>>>>>

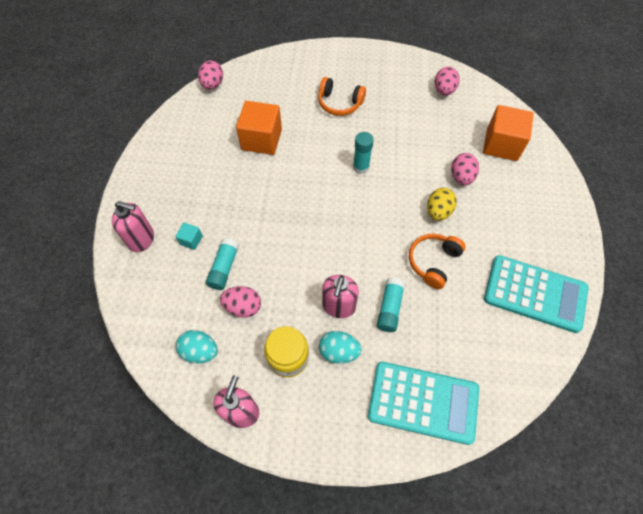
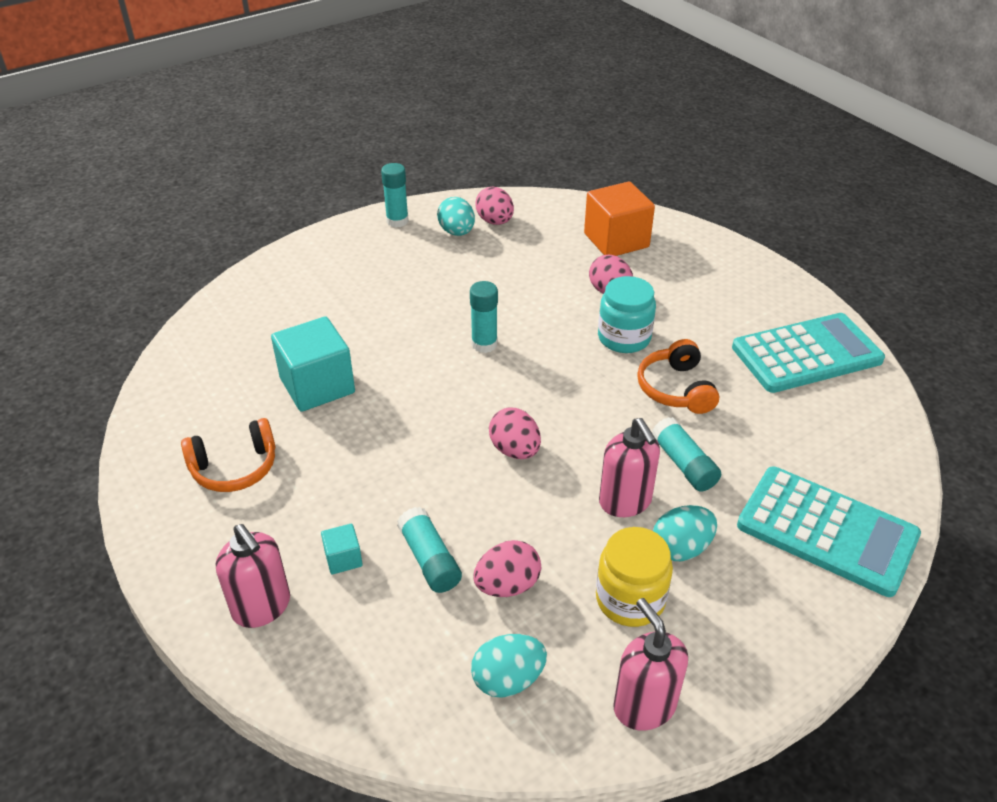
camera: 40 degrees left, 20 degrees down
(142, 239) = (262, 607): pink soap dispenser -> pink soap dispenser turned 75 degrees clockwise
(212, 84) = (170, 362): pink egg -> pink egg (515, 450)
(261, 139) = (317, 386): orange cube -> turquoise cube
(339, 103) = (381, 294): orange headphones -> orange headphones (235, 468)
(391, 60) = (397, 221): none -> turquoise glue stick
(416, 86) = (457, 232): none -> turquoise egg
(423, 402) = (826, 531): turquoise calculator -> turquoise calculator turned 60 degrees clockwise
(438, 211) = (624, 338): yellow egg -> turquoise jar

<<<<<
>>>>>

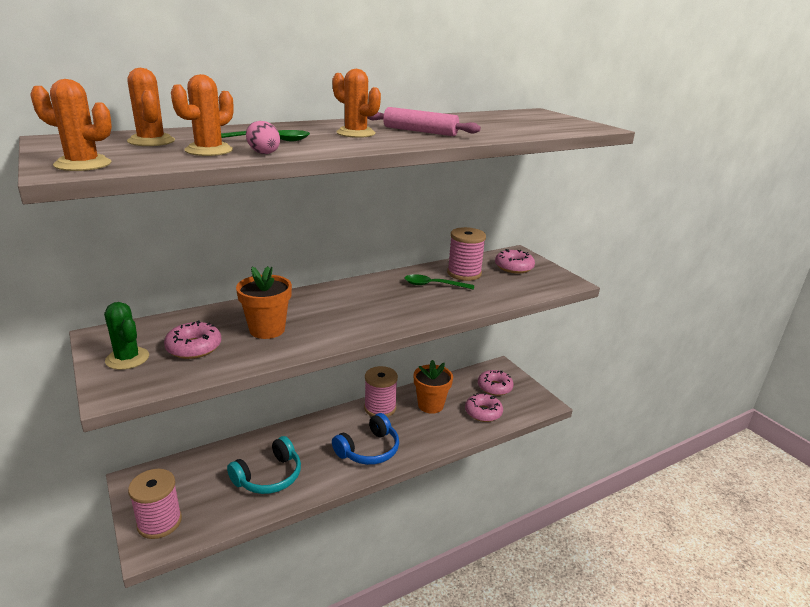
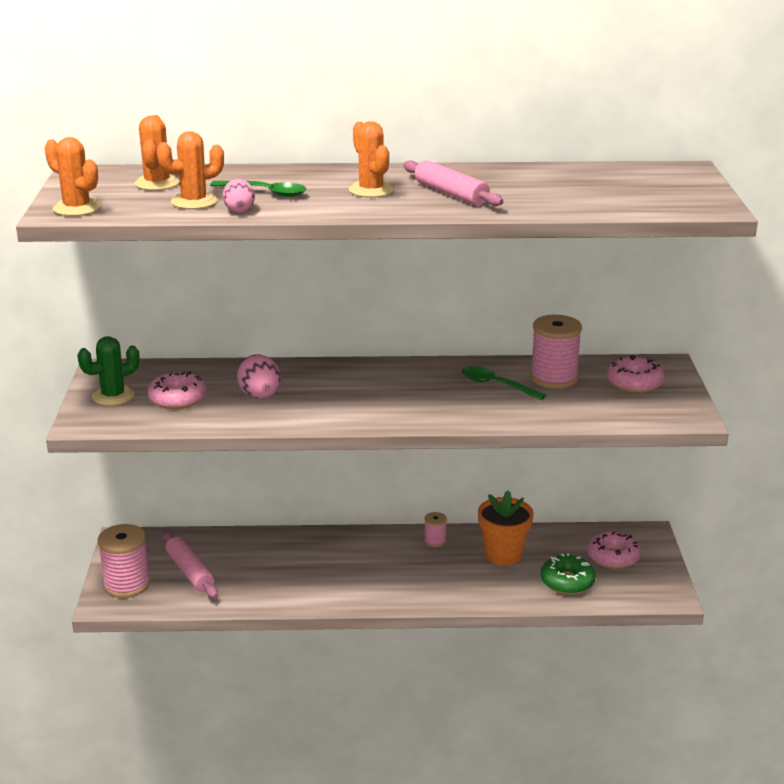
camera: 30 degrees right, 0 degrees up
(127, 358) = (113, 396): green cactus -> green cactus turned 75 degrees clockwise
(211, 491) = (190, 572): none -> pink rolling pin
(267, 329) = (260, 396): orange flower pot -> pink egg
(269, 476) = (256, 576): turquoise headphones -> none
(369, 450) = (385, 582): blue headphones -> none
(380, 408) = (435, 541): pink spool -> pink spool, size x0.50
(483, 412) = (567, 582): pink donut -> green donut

<<<<<
>>>>>

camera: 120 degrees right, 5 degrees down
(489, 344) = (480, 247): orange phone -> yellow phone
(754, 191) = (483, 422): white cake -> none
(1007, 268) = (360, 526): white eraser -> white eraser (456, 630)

<<<<<

*WHAT YOU SHOULD DO:*
Would you please copy exactly the part of the entries above that begins at the line containing "(339, 103) = (381, 294): orange" and ends at the line containing "(438, 211) = (624, 338): yellow", both lines included?

*RESPONSE TO THE EXERCISE:*
(339, 103) = (381, 294): orange headphones -> orange headphones (235, 468)
(391, 60) = (397, 221): none -> turquoise glue stick
(416, 86) = (457, 232): none -> turquoise egg
(423, 402) = (826, 531): turquoise calculator -> turquoise calculator turned 60 degrees clockwise
(438, 211) = (624, 338): yellow egg -> turquoise jar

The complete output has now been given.